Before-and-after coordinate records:
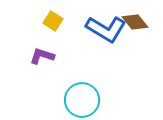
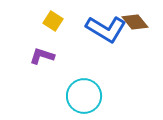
cyan circle: moved 2 px right, 4 px up
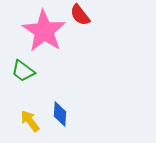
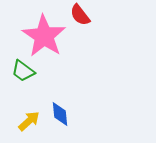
pink star: moved 5 px down
blue diamond: rotated 10 degrees counterclockwise
yellow arrow: moved 1 px left; rotated 85 degrees clockwise
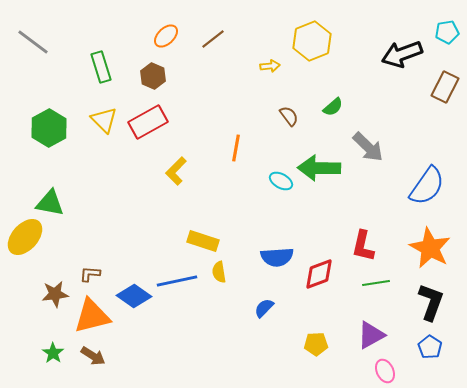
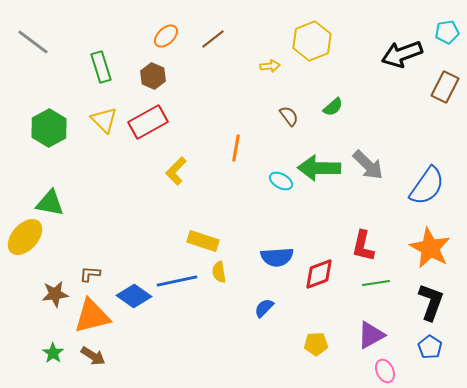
gray arrow at (368, 147): moved 18 px down
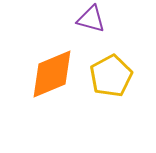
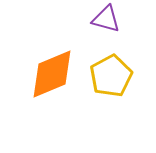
purple triangle: moved 15 px right
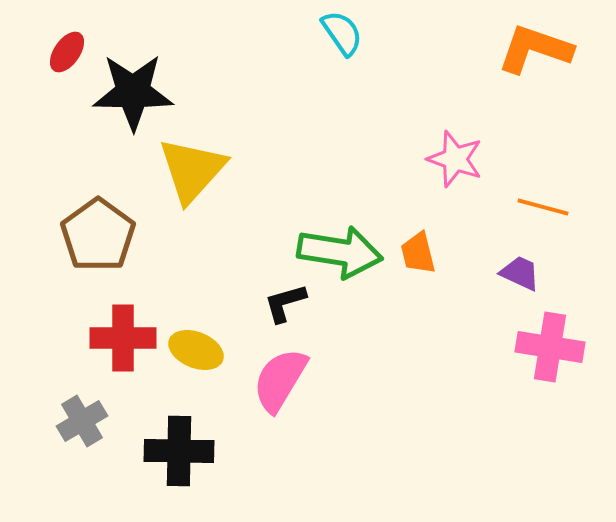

Task item
Each record above has to be written out again in full, but its pictures must not be.

Written solution
cyan circle: moved 2 px right, 4 px up
pink star: moved 5 px down
blue diamond: rotated 10 degrees counterclockwise
yellow arrow: moved 1 px left; rotated 85 degrees clockwise
gray arrow at (368, 147): moved 18 px down
purple triangle: moved 15 px right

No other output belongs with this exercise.